GIVEN MATERIAL Start Marker

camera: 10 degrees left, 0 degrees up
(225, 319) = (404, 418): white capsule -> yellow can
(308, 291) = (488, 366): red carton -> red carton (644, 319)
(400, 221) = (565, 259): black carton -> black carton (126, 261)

GIVEN MATERIAL End Marker

Leaving out all lines before the one containing "(225, 319) = (404, 418): white", copy that line and the rest through the end of the listing above exactly.

(225, 319) = (404, 418): white capsule -> yellow can
(308, 291) = (488, 366): red carton -> red carton (644, 319)
(400, 221) = (565, 259): black carton -> black carton (126, 261)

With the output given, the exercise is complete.